Required work:
Return, unchanged and with no pictures, the lines below from the very first through the one that contains "appeared: pink deep".

Data listing:
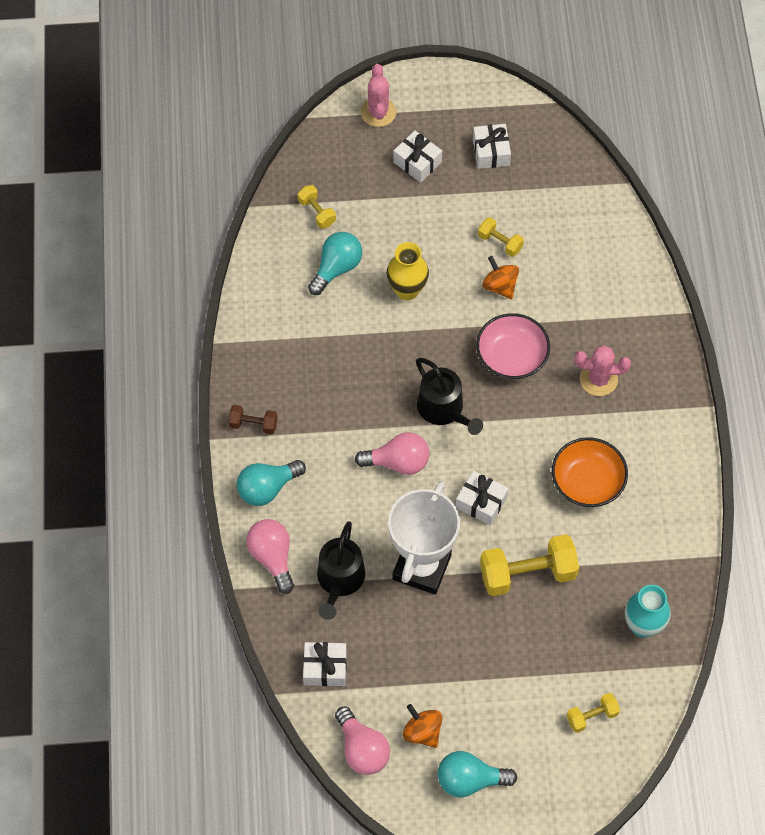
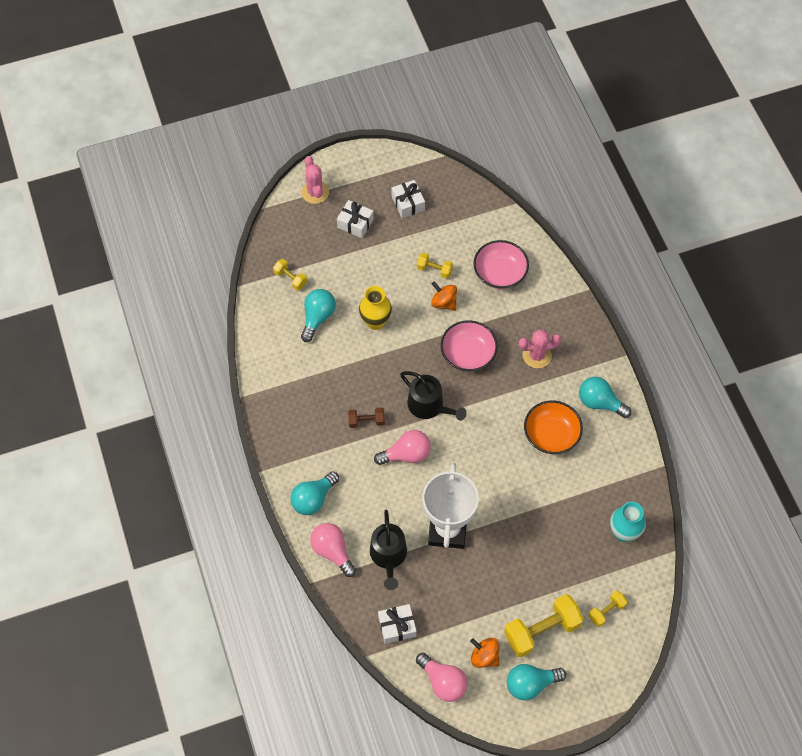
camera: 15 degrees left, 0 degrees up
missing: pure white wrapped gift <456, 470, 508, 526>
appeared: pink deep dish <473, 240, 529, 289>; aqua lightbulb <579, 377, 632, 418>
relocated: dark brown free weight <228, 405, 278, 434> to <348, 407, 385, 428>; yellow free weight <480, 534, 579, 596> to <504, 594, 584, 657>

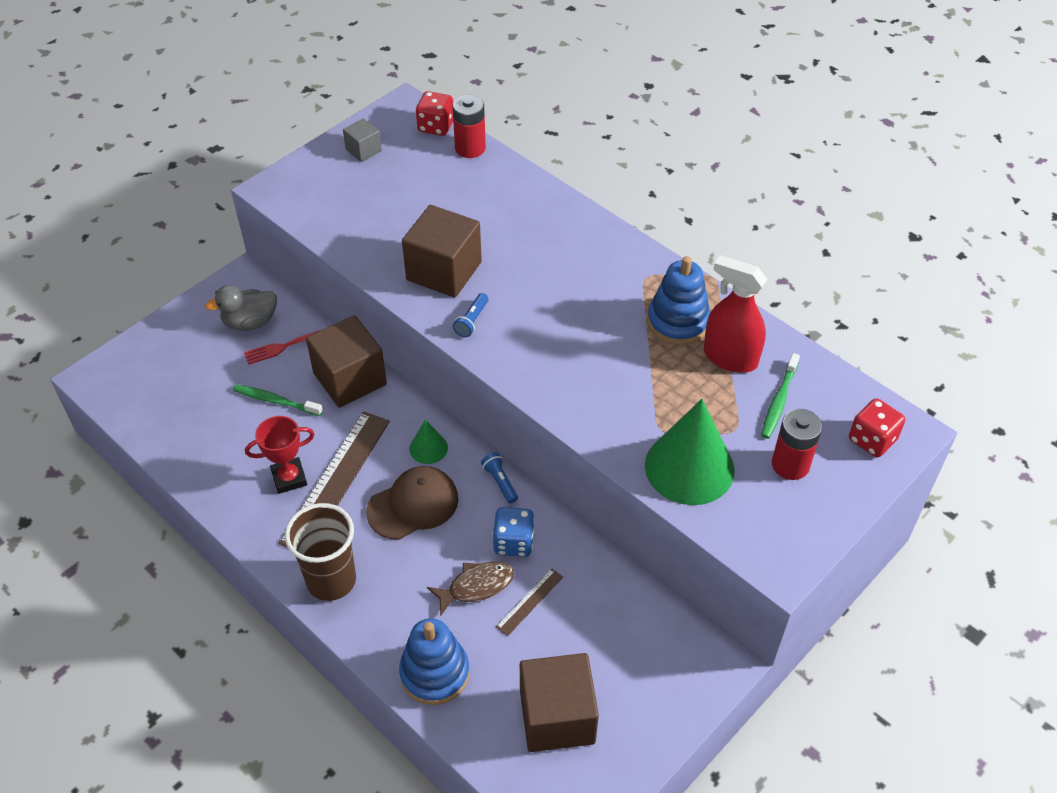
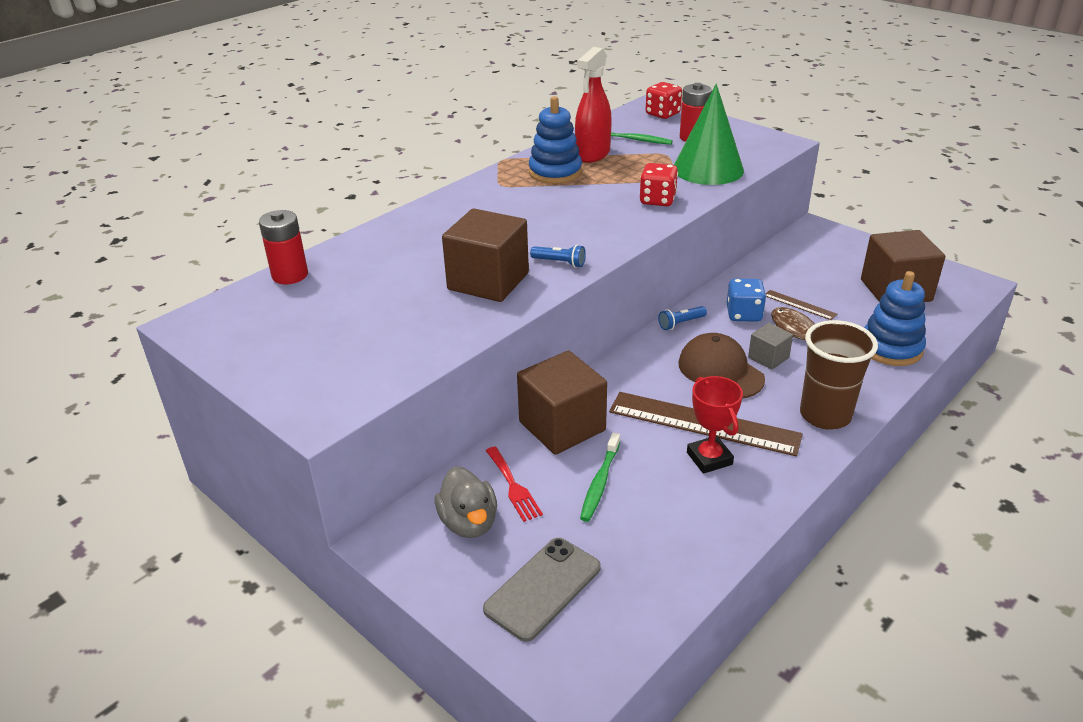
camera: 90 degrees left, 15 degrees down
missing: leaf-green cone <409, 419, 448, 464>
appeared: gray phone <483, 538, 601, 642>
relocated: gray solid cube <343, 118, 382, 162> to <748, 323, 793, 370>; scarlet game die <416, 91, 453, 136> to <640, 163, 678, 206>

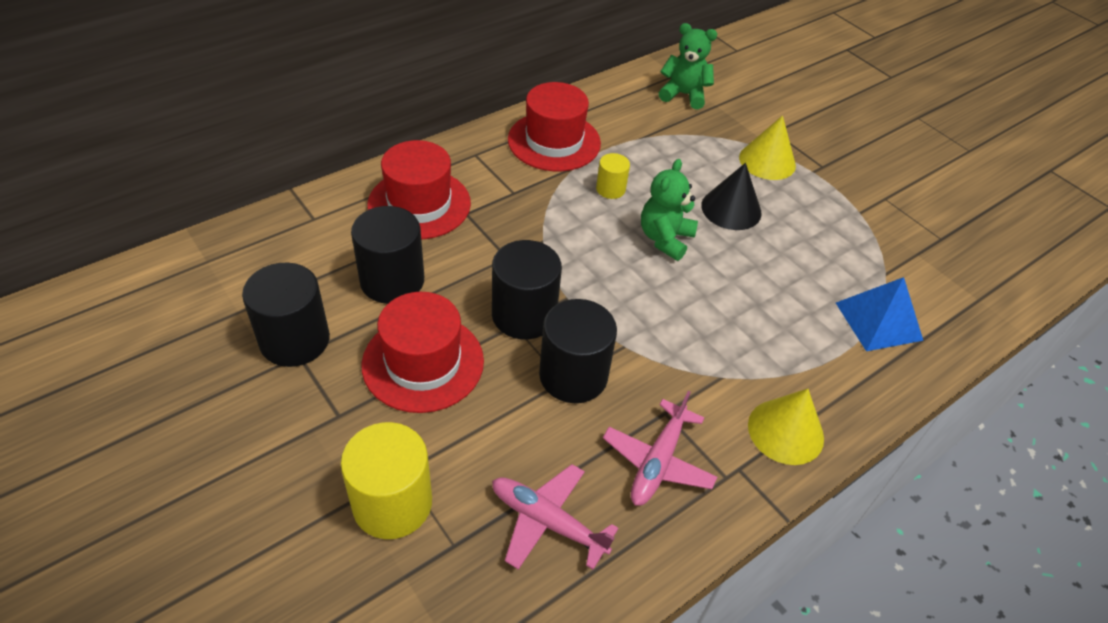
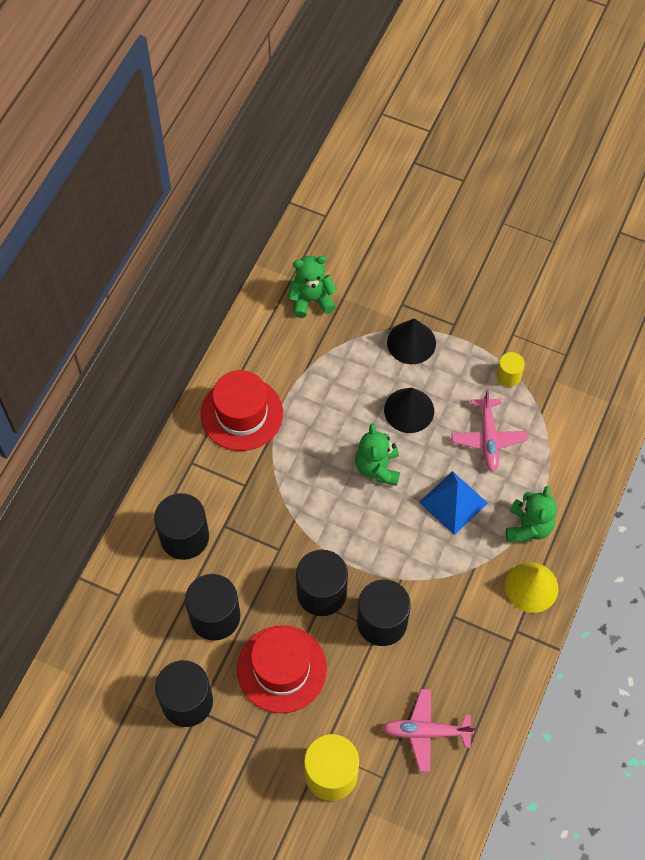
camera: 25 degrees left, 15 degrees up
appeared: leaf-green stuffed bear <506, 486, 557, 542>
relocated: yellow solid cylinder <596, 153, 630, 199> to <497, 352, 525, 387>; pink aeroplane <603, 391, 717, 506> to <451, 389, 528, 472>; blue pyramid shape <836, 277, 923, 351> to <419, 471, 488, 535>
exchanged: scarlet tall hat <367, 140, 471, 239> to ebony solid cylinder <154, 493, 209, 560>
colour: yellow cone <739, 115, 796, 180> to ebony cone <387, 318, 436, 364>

Exercise result:
camera: 15 degrees left, 0 degrees up
missing: pure white wrapped gift <456, 470, 508, 526>
appeared: pink deep dish <473, 240, 529, 289>; aqua lightbulb <579, 377, 632, 418>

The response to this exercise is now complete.